■ ACTION ITEM
The answer must consist of every line in the data that contains "AGND".

[[ DATA, beginning ]]

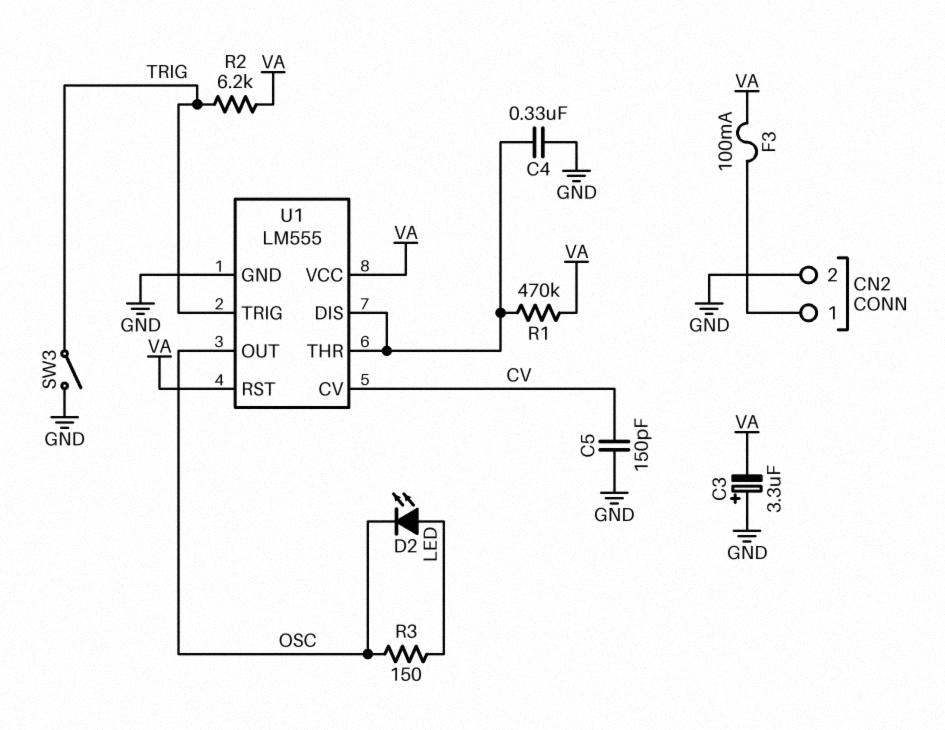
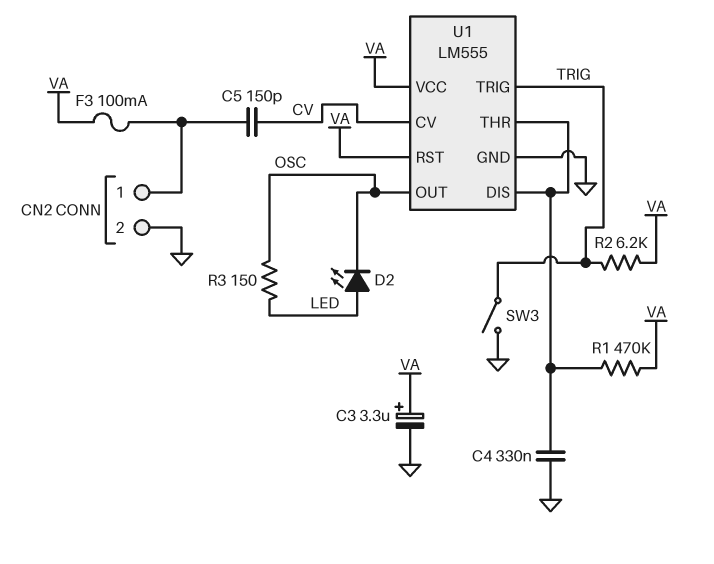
C3: 3.3uF (plus GND, minus VA) -> 3.3uF (plus VA, minus GND)
C5: 150pF (CV, GND) -> 150pF (CN2/1, CV)

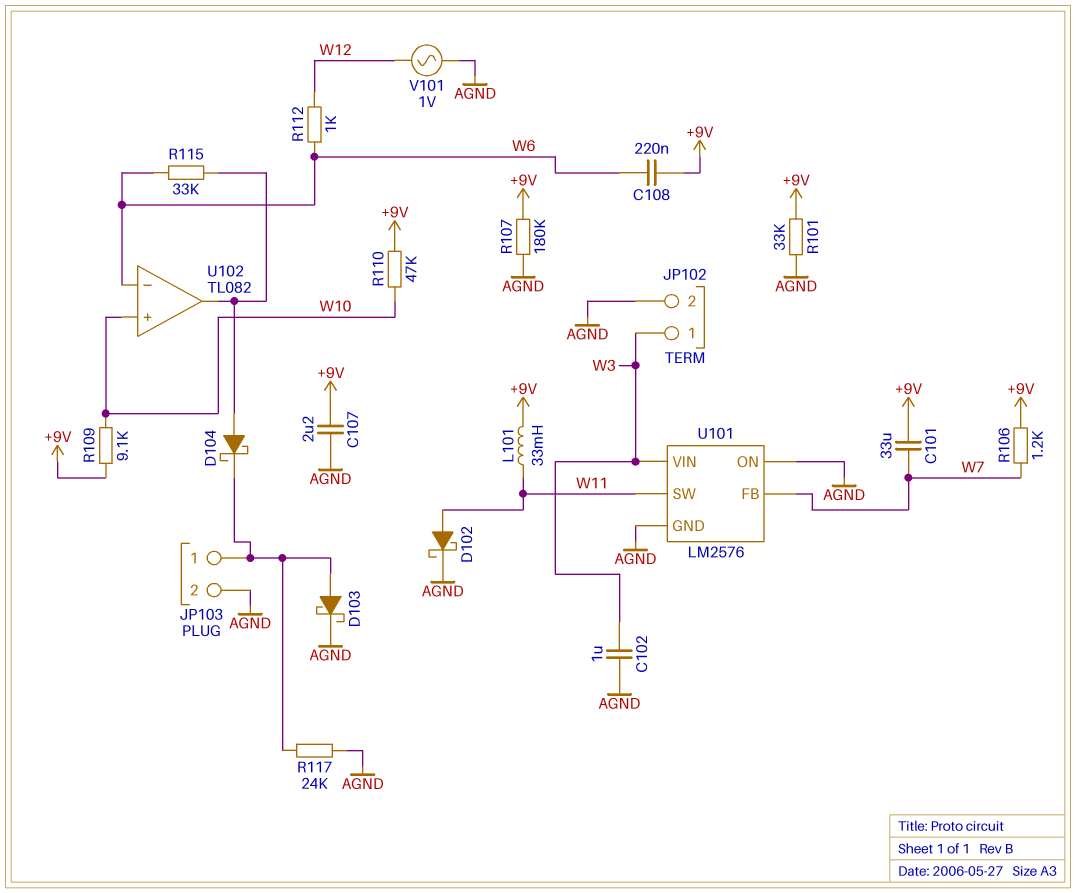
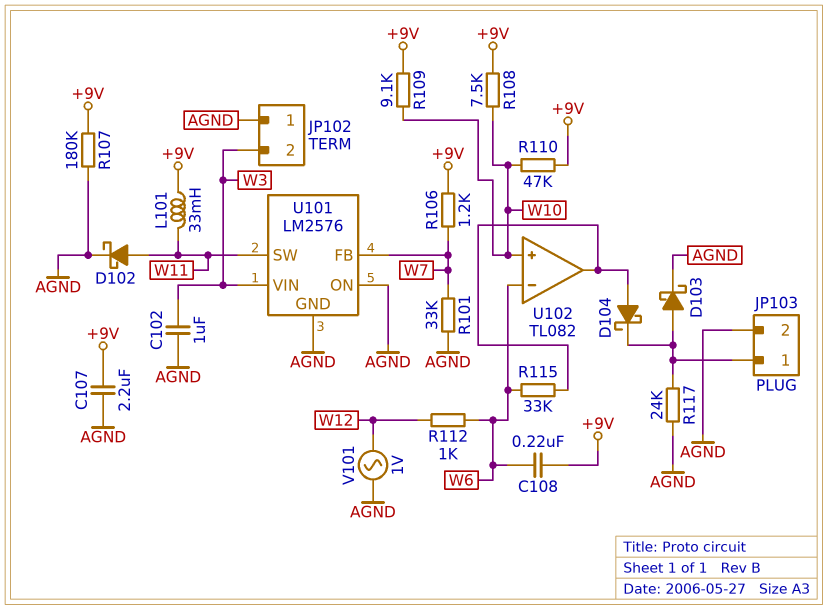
C101: 33uF (+9V, W7) -> none
JP102 pin 1: W3 -> AGND
JP102 pin 2: AGND -> W3
R101: 33k (+9V, AGND) -> 33k (AGND, W7)
R108: none -> 7.5k (+9V, W10)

[[ DATA, end ]]

■ ANSWER BOX
JP102 pin 1: W3 -> AGND
JP102 pin 2: AGND -> W3
R101: 33k (+9V, AGND) -> 33k (AGND, W7)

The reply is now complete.